▶ _TASK OBJECTIVE_
The copy must run from the line containing "white cheese [455,395,556,534]" through the final line of the records, both included, exactly as written. It should contain no pictures.

━━ DATA PROVIDED ━━

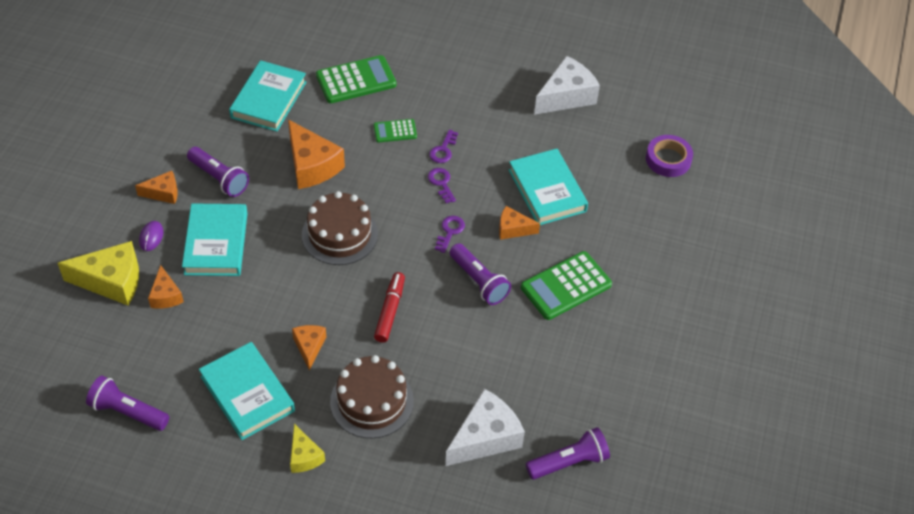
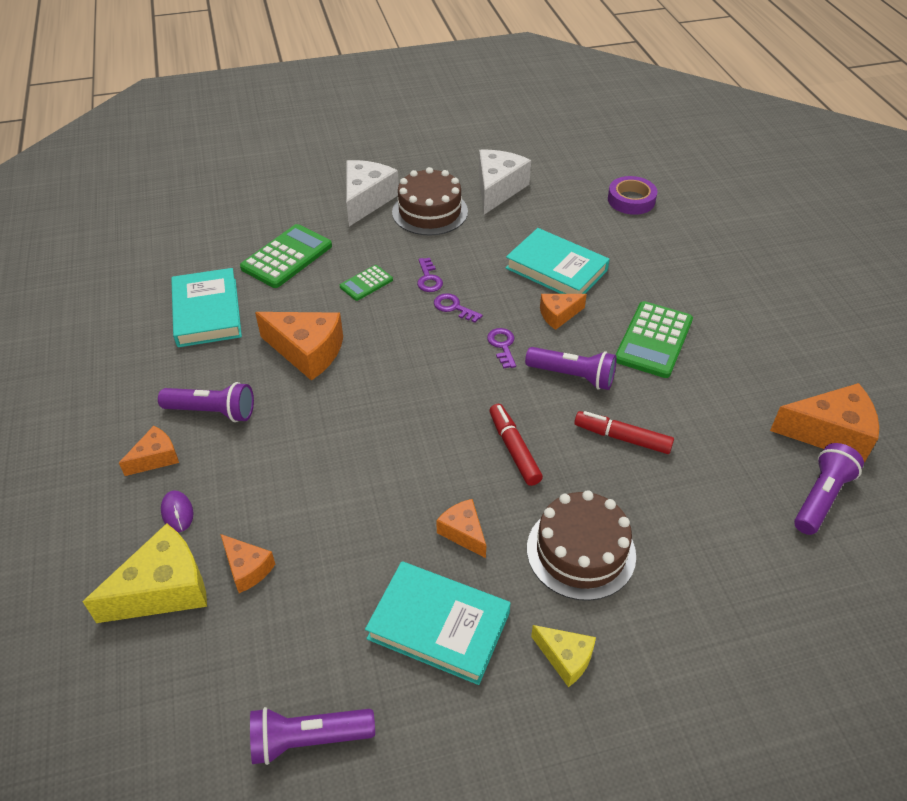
camera: 30 degrees left, 5 degrees down
turquoise book [182,203,247,276] -> none
brown cake [302,191,378,265] -> brown cake moved to [392,167,468,235]
white cheese [445,389,525,466] -> white cheese moved to [346,160,399,226]
none -> red marker [574,411,674,454]
none -> orange cheese [770,383,879,463]

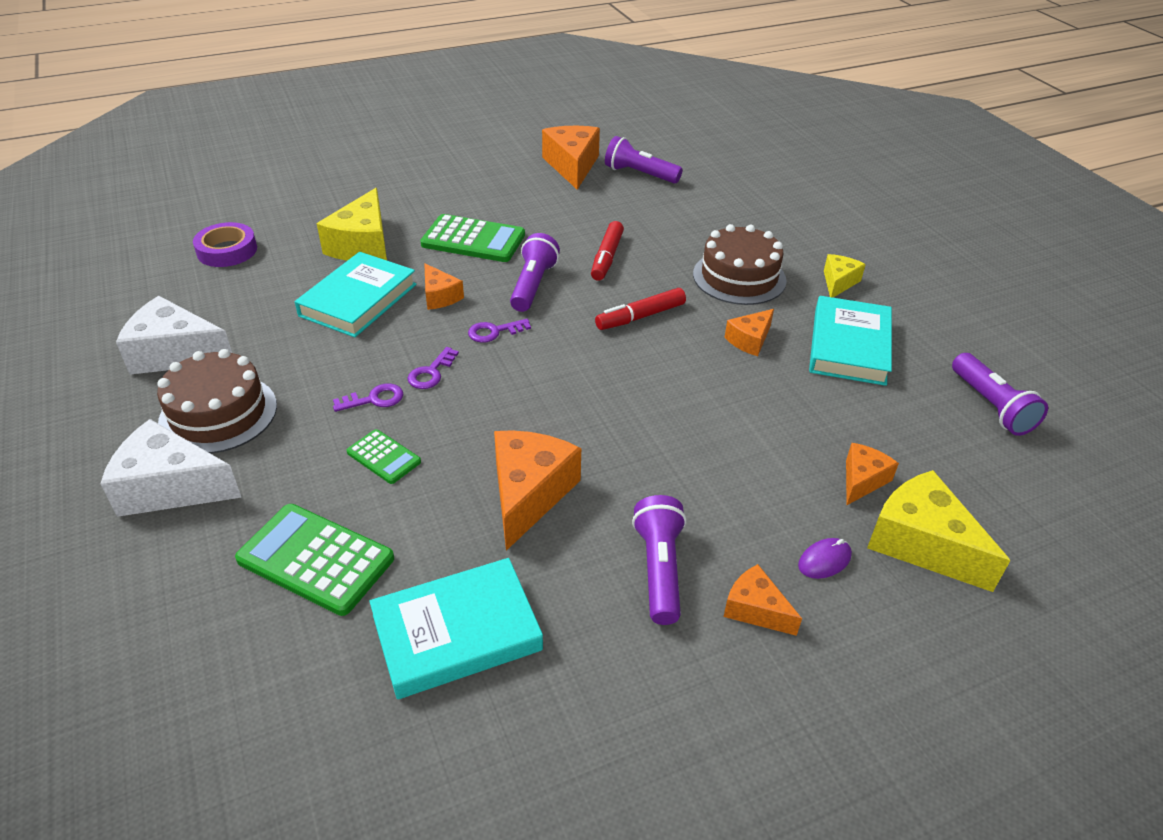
camera: 100 degrees left, 5 degrees down
none -> yellow cheese [317,188,387,261]

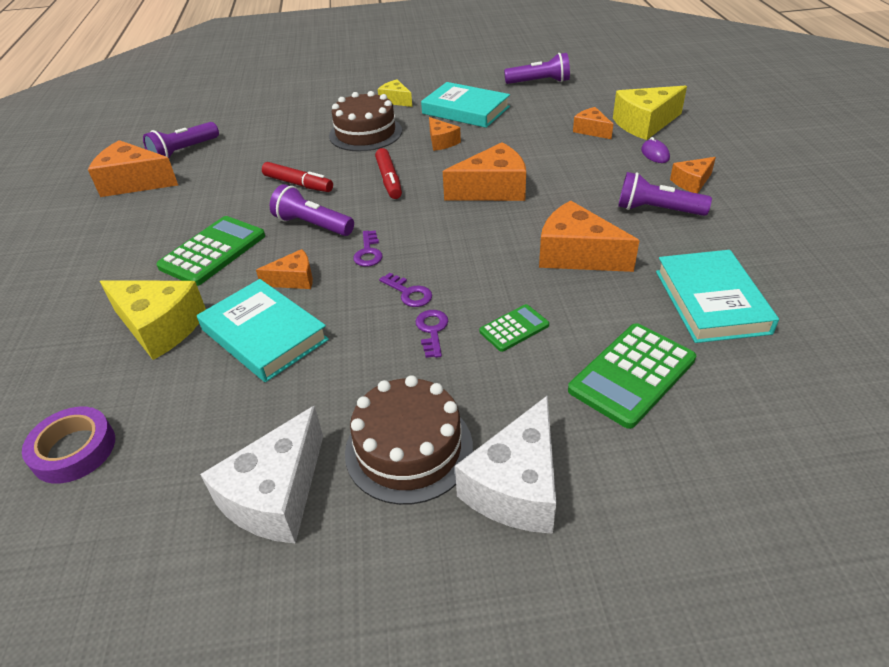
camera: 70 degrees left, 0 degrees up
none -> orange cheese [443,142,526,201]

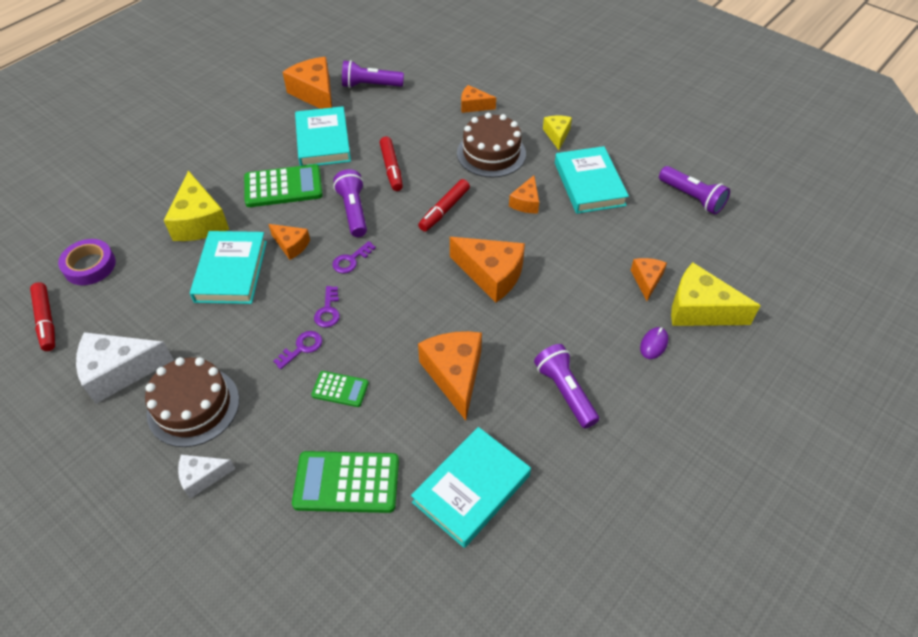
camera: 45 degrees right, 10 degrees up
white cheese [455,395,556,534] -> white cheese [178,455,236,499], size x0.56
orange cheese [670,157,716,193] -> orange cheese moved to [461,85,496,113]
none -> red marker [30,282,55,351]
none -> turquoise book [295,106,351,166]

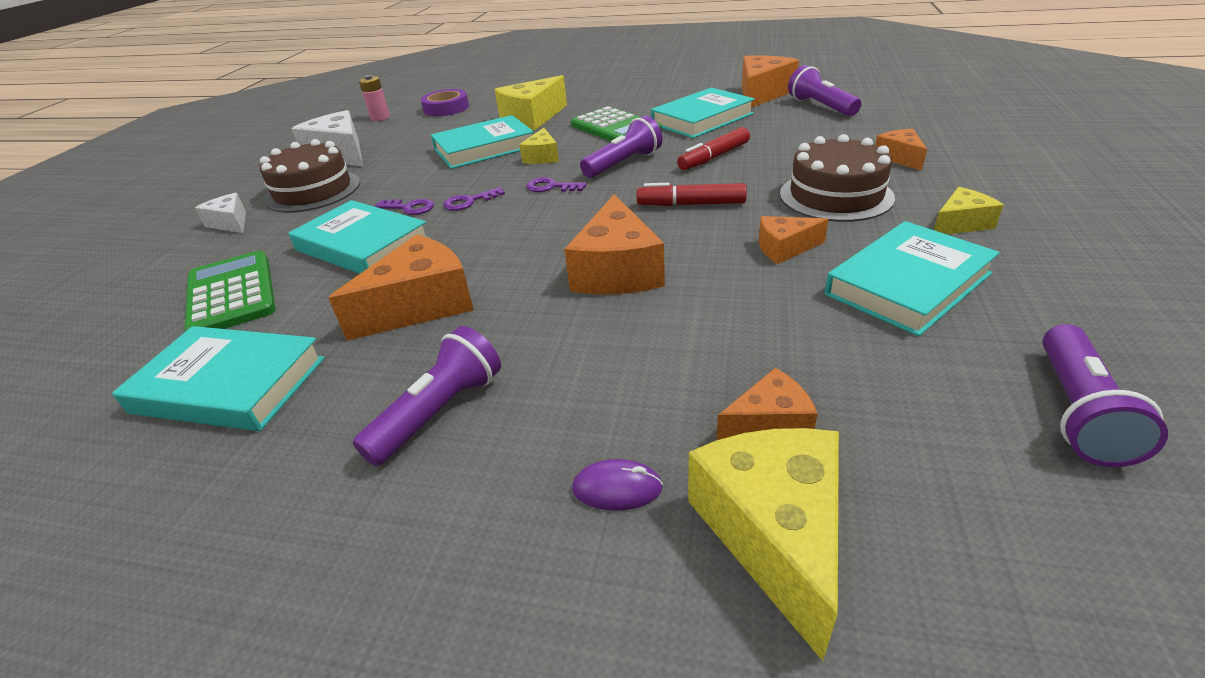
camera: 65 degrees right, 15 degrees down
red marker [30,282,55,351] -> pink battery [359,75,390,121]
orange cheese [268,224,310,260] -> yellow cheese [519,128,559,164]
green calculator [311,371,369,407] -> turquoise book [288,200,430,274]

━━━

▶ _EXERCISE RESULT_
white cheese [455,395,556,534] -> white cheese [178,455,236,499], size x0.56
orange cheese [670,157,716,193] -> orange cheese moved to [461,85,496,113]
none -> red marker [30,282,55,351]
none -> turquoise book [295,106,351,166]

camera: 65 degrees right, 15 degrees down
red marker [30,282,55,351] -> pink battery [359,75,390,121]
orange cheese [268,224,310,260] -> yellow cheese [519,128,559,164]
green calculator [311,371,369,407] -> turquoise book [288,200,430,274]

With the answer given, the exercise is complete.